Copy each line from the listing below where the word "soap" shows up.

• _Given entries_
###

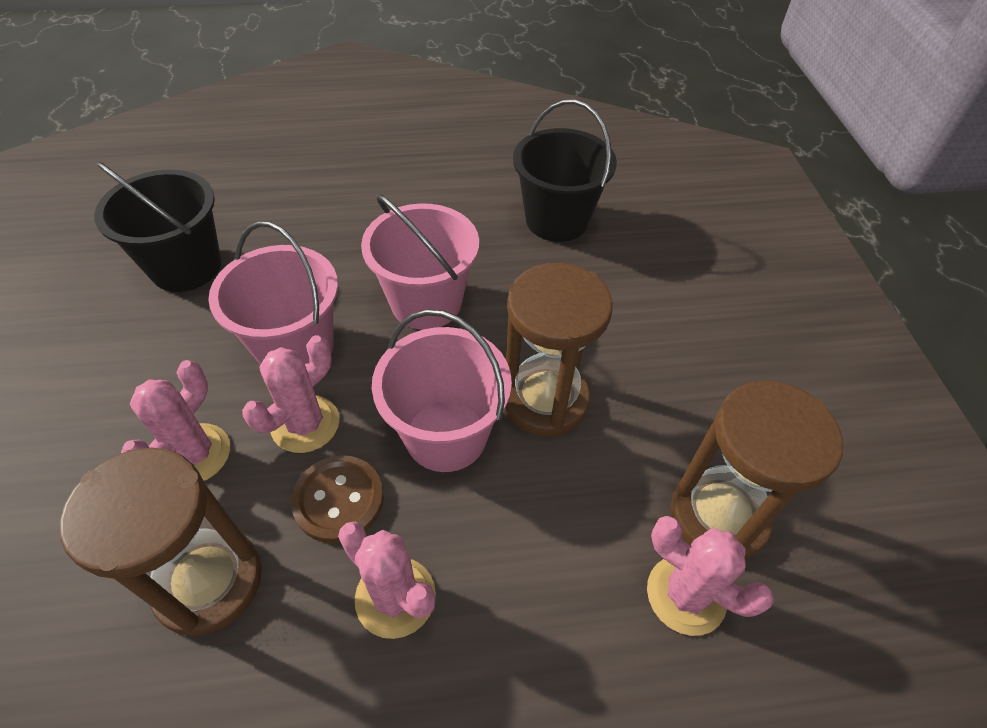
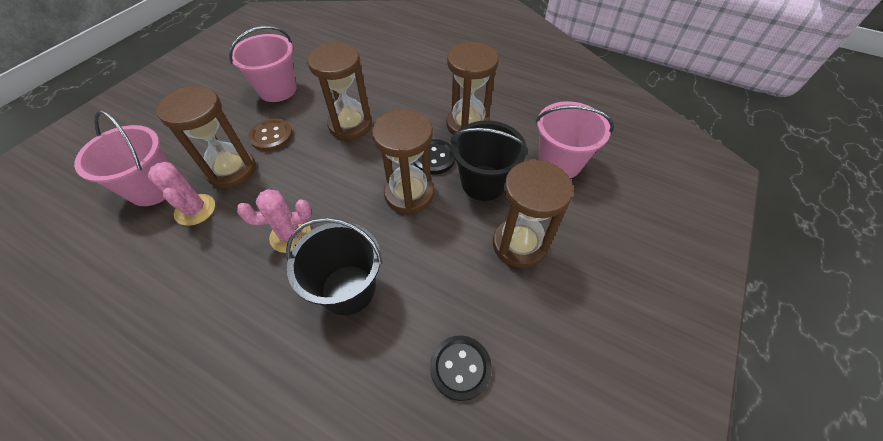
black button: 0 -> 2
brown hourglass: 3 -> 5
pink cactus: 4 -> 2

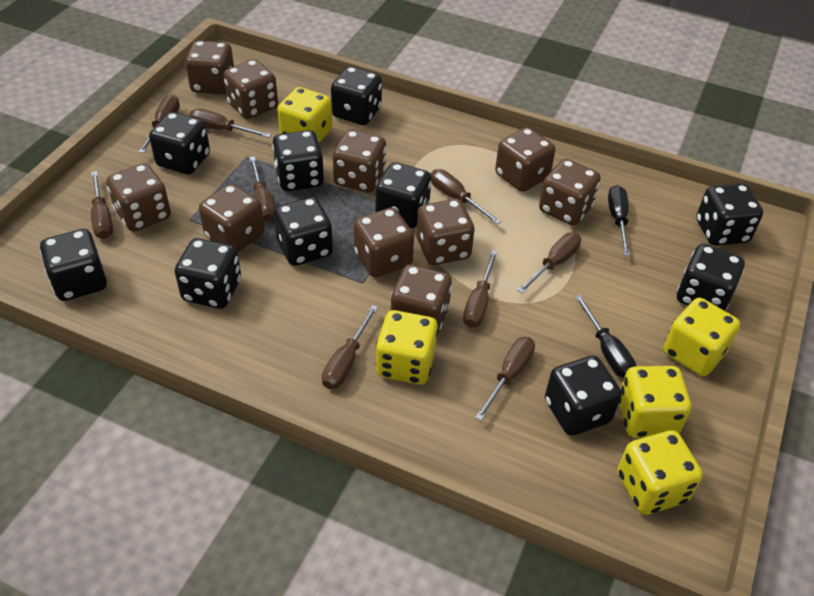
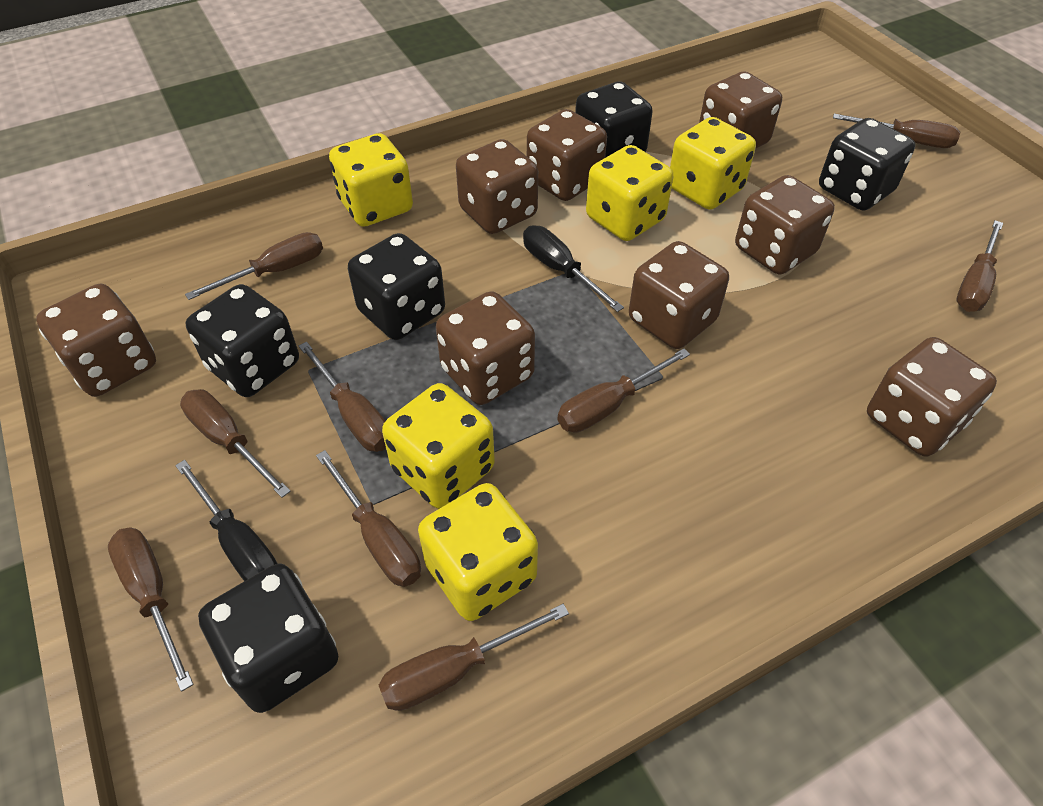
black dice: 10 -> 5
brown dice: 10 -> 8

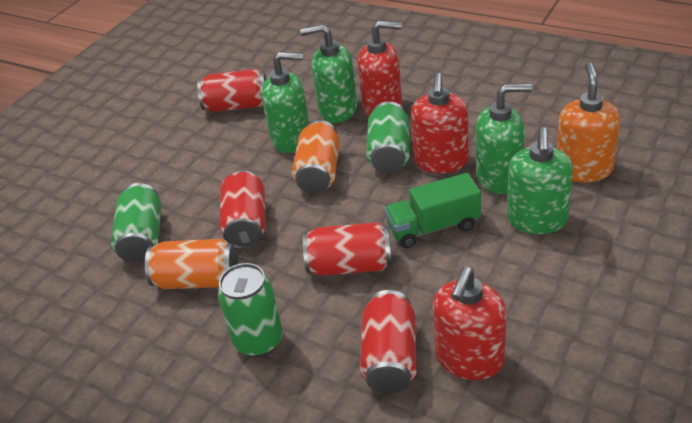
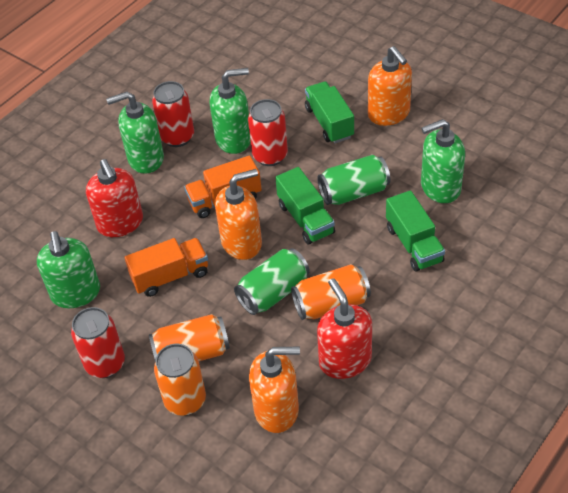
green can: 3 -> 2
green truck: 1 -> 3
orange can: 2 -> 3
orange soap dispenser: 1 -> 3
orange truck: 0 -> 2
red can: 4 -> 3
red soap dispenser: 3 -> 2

###

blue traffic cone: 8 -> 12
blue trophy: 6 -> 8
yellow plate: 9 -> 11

###

• _Answer_
orange soap dispenser: 1 -> 3
red soap dispenser: 3 -> 2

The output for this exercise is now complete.